- [WHAT IS BEING ASKED]: Of all the entries below, retype only the lines from the one with "white plate B1:C3" through the one with "purple brick C1:D2", exactly as they appear.

=== Begin Enclosure ===

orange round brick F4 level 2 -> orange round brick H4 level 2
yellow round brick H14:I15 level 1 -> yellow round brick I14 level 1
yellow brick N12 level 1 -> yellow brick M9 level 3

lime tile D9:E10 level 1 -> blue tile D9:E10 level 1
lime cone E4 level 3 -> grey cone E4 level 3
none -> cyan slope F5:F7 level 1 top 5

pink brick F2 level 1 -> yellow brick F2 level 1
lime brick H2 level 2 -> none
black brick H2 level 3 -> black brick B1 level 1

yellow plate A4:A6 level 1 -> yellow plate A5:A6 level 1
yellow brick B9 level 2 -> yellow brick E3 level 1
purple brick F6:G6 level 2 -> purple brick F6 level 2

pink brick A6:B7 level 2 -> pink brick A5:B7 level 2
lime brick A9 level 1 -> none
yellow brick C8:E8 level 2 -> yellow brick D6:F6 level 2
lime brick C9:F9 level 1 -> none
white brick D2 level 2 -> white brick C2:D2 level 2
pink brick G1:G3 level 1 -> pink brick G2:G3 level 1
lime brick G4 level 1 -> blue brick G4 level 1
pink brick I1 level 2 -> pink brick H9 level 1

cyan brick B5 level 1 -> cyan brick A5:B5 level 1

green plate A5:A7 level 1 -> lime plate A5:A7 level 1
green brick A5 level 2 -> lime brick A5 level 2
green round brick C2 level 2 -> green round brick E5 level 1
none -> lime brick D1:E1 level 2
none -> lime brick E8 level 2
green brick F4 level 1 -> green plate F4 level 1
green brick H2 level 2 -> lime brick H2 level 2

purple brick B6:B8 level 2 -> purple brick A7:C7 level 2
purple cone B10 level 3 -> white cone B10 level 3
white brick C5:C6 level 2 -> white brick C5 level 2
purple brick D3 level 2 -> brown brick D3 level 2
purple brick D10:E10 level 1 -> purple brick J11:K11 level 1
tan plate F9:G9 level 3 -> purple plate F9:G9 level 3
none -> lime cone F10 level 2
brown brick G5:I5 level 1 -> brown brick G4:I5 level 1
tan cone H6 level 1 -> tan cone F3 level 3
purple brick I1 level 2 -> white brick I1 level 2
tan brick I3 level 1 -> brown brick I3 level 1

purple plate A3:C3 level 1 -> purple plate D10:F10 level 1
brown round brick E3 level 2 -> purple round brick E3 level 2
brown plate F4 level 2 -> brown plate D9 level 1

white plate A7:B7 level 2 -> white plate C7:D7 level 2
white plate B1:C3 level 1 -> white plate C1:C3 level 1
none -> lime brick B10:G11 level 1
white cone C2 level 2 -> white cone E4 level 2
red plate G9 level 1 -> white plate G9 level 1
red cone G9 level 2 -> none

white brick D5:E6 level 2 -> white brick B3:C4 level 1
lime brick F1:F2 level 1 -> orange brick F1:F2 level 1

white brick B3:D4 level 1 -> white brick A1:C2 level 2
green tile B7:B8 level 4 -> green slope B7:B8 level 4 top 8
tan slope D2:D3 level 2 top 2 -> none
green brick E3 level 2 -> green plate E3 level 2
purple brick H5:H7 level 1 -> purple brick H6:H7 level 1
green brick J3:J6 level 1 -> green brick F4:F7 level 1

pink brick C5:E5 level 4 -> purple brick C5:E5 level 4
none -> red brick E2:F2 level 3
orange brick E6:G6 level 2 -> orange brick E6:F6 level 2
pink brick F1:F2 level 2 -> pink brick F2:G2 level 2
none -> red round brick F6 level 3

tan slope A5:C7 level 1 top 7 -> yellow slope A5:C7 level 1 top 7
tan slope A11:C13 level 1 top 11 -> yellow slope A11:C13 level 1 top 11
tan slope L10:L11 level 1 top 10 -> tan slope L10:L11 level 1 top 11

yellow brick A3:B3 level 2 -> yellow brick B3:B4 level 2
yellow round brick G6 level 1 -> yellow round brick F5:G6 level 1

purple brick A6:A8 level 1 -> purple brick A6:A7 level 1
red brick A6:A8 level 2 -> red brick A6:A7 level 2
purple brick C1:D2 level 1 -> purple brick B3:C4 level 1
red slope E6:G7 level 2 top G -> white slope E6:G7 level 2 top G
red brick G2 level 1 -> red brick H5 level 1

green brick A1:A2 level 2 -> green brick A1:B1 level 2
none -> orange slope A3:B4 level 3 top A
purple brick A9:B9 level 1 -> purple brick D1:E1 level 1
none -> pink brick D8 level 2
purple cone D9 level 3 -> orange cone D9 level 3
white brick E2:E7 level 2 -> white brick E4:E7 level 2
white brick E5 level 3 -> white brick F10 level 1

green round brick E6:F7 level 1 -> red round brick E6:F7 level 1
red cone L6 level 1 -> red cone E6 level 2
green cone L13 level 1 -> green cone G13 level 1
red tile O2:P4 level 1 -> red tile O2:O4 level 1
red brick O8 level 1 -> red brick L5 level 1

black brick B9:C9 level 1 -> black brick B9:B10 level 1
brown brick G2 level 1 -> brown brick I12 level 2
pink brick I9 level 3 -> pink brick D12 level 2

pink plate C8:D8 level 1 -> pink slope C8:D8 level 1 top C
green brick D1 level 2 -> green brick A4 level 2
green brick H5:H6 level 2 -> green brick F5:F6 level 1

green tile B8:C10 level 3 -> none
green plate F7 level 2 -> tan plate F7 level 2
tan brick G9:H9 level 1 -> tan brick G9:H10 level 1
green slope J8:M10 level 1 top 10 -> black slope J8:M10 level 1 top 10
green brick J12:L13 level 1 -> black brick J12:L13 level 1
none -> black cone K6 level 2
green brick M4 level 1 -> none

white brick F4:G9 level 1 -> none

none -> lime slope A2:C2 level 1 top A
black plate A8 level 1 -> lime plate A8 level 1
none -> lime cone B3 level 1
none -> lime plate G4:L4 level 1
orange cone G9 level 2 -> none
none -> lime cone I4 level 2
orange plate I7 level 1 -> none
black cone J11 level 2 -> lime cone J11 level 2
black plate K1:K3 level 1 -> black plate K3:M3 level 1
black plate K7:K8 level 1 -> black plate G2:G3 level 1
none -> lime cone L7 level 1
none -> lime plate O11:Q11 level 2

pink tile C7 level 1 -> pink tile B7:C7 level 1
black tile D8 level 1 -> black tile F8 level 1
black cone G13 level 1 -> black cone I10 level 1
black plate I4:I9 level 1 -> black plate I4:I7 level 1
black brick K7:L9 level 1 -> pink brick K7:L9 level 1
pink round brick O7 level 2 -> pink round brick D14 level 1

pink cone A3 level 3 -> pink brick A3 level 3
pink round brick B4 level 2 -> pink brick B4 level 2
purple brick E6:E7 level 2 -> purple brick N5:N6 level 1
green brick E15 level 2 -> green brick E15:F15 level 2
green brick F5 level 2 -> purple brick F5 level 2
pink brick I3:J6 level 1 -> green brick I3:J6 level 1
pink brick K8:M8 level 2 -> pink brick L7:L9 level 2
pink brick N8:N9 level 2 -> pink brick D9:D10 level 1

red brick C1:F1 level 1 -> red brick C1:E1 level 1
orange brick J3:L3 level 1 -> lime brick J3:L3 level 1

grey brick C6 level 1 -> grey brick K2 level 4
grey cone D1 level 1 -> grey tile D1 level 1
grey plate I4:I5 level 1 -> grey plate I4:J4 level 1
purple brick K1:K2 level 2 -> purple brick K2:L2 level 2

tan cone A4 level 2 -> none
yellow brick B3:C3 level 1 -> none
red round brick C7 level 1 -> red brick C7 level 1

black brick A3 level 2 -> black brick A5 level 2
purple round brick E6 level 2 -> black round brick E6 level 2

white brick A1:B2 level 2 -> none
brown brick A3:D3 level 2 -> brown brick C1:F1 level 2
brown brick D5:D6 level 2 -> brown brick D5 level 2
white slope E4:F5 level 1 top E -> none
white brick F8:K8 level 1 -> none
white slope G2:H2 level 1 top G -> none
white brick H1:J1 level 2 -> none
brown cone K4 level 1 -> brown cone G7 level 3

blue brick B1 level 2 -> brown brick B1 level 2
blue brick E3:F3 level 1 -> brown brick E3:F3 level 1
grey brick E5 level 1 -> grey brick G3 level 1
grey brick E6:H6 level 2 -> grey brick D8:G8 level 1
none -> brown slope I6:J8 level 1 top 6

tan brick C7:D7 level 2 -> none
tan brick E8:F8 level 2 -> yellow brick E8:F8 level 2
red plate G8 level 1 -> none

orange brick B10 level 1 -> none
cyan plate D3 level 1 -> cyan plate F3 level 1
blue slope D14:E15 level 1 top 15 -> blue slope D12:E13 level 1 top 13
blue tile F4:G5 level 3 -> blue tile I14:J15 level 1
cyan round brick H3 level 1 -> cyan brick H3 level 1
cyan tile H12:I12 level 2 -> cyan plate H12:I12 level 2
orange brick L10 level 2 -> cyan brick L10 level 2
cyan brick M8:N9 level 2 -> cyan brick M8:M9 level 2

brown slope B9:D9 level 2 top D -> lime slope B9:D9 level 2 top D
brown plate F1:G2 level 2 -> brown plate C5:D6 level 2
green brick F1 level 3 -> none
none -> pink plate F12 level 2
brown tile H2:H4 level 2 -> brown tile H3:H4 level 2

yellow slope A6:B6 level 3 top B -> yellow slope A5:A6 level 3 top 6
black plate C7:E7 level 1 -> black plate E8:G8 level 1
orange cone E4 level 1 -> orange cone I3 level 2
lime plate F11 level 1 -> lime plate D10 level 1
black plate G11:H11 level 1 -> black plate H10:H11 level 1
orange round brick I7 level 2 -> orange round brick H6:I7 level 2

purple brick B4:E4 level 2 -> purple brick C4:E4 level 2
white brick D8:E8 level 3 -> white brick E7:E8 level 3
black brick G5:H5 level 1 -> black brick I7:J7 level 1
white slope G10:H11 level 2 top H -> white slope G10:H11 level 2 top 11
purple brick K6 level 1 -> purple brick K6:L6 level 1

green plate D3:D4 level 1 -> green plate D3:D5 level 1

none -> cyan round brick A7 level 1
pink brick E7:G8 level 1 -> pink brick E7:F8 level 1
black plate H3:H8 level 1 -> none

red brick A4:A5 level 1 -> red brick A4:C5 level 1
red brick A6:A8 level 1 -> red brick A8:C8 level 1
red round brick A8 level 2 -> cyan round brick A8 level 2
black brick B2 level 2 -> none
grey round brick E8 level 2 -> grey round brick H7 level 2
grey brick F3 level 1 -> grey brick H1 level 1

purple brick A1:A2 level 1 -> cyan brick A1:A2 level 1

=== End Enclosure ===

- [TASK OUTPUT]:
white plate B1:C3 level 1 -> white plate C1:C3 level 1
none -> lime brick B10:G11 level 1
white cone C2 level 2 -> white cone E4 level 2
red plate G9 level 1 -> white plate G9 level 1
red cone G9 level 2 -> none

white brick D5:E6 level 2 -> white brick B3:C4 level 1
lime brick F1:F2 level 1 -> orange brick F1:F2 level 1

white brick B3:D4 level 1 -> white brick A1:C2 level 2
green tile B7:B8 level 4 -> green slope B7:B8 level 4 top 8
tan slope D2:D3 level 2 top 2 -> none
green brick E3 level 2 -> green plate E3 level 2
purple brick H5:H7 level 1 -> purple brick H6:H7 level 1
green brick J3:J6 level 1 -> green brick F4:F7 level 1

pink brick C5:E5 level 4 -> purple brick C5:E5 level 4
none -> red brick E2:F2 level 3
orange brick E6:G6 level 2 -> orange brick E6:F6 level 2
pink brick F1:F2 level 2 -> pink brick F2:G2 level 2
none -> red round brick F6 level 3

tan slope A5:C7 level 1 top 7 -> yellow slope A5:C7 level 1 top 7
tan slope A11:C13 level 1 top 11 -> yellow slope A11:C13 level 1 top 11
tan slope L10:L11 level 1 top 10 -> tan slope L10:L11 level 1 top 11

yellow brick A3:B3 level 2 -> yellow brick B3:B4 level 2
yellow round brick G6 level 1 -> yellow round brick F5:G6 level 1

purple brick A6:A8 level 1 -> purple brick A6:A7 level 1
red brick A6:A8 level 2 -> red brick A6:A7 level 2
purple brick C1:D2 level 1 -> purple brick B3:C4 level 1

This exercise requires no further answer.